──────── DATA FOR ANALYSIS ────────
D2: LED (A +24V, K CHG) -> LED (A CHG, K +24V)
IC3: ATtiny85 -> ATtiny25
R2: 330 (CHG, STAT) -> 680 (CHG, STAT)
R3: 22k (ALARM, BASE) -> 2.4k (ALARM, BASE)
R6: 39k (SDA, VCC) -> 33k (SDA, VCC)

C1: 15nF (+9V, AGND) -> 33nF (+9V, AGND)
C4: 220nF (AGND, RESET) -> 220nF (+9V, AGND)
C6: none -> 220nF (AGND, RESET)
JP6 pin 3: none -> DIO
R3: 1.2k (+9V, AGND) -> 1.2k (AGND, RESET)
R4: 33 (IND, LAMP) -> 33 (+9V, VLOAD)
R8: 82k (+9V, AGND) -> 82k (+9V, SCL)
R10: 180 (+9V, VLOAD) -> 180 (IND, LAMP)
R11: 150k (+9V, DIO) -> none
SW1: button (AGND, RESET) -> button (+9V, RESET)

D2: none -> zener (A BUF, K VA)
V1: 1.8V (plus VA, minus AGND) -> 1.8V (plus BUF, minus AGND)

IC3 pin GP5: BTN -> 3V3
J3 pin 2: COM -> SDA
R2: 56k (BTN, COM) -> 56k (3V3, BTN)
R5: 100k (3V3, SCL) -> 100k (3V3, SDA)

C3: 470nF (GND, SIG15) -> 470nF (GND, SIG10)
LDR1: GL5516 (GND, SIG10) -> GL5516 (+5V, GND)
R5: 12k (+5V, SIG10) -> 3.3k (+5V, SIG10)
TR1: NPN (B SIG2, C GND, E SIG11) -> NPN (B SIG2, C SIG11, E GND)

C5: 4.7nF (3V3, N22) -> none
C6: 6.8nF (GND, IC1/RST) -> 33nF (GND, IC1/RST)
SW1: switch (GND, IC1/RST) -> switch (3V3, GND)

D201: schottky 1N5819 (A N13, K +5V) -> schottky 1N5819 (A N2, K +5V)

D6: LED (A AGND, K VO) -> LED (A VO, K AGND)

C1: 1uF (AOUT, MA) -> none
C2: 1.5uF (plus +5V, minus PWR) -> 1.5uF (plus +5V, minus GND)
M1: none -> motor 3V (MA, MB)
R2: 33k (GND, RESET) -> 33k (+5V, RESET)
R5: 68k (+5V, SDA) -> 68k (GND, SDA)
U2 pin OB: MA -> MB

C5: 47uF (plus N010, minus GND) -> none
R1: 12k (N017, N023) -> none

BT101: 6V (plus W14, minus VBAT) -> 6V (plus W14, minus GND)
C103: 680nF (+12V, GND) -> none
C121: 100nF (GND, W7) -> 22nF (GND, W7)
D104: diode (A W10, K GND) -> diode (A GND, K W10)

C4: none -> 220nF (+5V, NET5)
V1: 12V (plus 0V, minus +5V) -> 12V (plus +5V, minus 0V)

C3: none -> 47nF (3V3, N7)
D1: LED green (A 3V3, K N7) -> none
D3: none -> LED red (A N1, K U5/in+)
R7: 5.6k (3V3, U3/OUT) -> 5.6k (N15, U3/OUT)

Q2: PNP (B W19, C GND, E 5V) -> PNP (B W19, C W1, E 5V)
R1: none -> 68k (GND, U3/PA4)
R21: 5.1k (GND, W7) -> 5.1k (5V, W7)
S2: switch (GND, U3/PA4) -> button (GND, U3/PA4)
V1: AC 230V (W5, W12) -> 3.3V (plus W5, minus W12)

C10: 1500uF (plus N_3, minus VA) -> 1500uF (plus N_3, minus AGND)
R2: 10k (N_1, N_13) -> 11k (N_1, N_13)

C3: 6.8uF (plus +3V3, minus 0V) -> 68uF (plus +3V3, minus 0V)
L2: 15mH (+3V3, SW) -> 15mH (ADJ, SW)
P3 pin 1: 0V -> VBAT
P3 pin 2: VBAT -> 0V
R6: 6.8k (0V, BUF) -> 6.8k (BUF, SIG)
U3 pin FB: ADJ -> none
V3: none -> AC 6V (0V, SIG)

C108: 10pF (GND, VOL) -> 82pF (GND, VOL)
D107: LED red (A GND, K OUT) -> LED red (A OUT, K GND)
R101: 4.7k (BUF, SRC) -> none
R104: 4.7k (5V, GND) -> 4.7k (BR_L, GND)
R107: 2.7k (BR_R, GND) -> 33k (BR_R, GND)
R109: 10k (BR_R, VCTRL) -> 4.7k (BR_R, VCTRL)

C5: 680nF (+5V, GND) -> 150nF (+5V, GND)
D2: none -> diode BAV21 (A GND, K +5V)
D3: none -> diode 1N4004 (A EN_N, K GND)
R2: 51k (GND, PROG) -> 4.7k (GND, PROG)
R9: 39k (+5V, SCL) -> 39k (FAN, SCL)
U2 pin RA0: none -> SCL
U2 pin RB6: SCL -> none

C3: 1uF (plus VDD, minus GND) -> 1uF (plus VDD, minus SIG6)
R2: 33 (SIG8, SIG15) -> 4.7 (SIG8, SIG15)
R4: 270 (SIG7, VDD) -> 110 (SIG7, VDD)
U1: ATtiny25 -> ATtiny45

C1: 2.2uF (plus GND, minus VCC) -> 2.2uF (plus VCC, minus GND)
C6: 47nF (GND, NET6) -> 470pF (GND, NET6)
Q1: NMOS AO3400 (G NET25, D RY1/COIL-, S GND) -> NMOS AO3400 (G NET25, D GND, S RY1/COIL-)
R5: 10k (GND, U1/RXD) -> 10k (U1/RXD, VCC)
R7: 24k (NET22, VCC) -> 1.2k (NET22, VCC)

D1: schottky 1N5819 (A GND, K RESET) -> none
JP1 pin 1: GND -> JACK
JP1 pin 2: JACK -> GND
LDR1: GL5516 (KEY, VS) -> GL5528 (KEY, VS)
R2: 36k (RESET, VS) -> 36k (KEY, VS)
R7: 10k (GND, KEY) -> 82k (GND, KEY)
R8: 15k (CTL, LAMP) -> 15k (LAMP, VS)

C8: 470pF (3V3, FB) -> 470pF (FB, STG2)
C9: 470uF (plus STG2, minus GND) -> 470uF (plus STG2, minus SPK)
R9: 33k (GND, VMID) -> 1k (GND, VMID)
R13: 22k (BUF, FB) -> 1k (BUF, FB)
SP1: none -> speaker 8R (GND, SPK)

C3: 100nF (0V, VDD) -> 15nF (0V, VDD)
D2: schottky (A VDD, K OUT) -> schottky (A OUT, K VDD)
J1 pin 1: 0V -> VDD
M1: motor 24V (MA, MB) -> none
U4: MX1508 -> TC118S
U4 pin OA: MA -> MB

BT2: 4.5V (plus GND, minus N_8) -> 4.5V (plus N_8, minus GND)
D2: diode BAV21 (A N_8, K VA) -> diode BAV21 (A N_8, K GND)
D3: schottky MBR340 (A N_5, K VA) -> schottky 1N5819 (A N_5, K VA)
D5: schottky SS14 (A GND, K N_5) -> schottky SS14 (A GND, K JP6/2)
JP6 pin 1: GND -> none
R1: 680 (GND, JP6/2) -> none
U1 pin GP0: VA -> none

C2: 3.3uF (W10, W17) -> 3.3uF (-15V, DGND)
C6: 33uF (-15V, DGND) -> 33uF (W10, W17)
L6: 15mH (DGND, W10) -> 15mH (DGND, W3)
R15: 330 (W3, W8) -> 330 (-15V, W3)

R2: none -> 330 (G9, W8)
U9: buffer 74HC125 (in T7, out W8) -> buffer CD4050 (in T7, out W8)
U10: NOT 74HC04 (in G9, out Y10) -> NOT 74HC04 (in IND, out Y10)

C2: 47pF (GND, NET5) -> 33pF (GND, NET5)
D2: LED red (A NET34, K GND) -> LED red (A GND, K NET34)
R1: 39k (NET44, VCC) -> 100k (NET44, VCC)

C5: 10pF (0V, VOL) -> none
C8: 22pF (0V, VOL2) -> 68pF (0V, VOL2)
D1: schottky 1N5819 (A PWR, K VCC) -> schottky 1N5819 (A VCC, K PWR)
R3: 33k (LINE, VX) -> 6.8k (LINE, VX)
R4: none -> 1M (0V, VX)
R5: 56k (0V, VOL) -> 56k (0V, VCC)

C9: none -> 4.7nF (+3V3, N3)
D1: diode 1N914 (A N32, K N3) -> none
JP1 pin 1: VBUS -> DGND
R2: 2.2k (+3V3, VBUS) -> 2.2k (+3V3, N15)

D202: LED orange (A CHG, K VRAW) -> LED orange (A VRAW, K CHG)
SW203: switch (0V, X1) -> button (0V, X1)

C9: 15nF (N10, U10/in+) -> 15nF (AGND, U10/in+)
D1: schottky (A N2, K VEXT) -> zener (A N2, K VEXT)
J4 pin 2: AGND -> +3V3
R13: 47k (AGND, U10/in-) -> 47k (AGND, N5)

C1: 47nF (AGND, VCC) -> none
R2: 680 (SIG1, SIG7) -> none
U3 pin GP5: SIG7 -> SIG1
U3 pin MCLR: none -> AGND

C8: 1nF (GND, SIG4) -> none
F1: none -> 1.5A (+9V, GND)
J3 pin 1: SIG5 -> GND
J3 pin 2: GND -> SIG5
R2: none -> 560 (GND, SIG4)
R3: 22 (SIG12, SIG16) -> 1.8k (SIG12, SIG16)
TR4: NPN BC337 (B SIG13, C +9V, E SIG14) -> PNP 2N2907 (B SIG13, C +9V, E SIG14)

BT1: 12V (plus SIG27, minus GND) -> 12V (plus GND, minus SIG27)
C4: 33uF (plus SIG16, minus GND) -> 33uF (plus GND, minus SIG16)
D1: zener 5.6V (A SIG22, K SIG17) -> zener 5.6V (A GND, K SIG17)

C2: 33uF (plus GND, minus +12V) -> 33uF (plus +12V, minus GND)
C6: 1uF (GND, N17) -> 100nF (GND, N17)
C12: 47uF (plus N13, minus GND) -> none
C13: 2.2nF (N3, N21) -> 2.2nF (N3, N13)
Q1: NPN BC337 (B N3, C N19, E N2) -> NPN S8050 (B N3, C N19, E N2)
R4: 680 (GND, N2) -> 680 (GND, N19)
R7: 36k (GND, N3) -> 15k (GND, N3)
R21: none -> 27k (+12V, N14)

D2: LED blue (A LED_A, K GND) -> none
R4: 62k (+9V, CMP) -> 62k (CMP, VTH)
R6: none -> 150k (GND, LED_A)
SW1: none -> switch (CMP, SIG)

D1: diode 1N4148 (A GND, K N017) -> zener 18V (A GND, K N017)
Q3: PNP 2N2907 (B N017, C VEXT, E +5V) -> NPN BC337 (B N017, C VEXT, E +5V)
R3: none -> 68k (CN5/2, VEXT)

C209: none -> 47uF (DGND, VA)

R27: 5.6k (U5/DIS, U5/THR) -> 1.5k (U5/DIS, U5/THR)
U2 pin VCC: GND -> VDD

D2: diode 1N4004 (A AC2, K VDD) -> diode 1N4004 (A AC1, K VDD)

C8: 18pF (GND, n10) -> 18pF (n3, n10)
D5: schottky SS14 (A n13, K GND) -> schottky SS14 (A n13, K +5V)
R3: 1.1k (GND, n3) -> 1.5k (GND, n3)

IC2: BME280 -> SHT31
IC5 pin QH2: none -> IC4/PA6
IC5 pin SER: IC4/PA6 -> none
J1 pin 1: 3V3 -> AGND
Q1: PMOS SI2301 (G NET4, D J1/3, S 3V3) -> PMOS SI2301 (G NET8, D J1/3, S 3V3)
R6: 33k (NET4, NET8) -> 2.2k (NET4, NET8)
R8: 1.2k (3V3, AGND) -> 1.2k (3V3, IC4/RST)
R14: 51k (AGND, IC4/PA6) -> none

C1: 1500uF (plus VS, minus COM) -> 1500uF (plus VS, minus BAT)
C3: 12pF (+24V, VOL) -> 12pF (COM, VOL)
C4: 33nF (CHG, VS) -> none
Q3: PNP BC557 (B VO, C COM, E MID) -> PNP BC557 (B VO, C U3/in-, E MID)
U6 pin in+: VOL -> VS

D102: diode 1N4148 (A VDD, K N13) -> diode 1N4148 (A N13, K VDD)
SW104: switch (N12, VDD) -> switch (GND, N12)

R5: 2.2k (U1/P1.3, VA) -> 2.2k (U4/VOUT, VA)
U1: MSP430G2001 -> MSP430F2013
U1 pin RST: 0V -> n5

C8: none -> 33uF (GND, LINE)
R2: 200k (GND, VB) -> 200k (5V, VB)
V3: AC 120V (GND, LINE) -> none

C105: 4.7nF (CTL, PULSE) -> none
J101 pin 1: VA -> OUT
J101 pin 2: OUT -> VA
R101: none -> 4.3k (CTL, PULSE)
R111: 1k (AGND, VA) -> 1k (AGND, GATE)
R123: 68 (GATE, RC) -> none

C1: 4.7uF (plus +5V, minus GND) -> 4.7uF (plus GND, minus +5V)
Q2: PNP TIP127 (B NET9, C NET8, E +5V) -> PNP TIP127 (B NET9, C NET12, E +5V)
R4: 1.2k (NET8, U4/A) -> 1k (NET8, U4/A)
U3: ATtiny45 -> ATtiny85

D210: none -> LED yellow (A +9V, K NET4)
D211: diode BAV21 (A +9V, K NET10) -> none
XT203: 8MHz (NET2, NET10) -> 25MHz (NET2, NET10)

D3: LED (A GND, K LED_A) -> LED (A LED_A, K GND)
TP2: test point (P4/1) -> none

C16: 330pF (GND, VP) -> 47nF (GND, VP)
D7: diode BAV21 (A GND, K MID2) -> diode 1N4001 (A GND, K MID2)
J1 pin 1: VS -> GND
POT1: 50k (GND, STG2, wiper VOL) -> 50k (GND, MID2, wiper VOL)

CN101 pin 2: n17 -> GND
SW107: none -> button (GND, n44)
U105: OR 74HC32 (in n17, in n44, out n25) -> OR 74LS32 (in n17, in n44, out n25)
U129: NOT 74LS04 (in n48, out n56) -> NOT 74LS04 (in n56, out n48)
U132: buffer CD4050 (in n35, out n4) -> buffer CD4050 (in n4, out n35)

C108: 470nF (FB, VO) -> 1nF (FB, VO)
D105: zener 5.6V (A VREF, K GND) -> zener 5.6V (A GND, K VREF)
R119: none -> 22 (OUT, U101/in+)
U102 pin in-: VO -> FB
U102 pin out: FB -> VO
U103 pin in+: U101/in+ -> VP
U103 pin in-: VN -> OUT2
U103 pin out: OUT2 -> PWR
────────
## TASK STATEMENT
Pull every line containing "button" out of the entries.

## EXERCISE SOLUTION
SW1: button (AGND, RESET) -> button (+9V, RESET)
S2: switch (GND, U3/PA4) -> button (GND, U3/PA4)
SW203: switch (0V, X1) -> button (0V, X1)
SW107: none -> button (GND, n44)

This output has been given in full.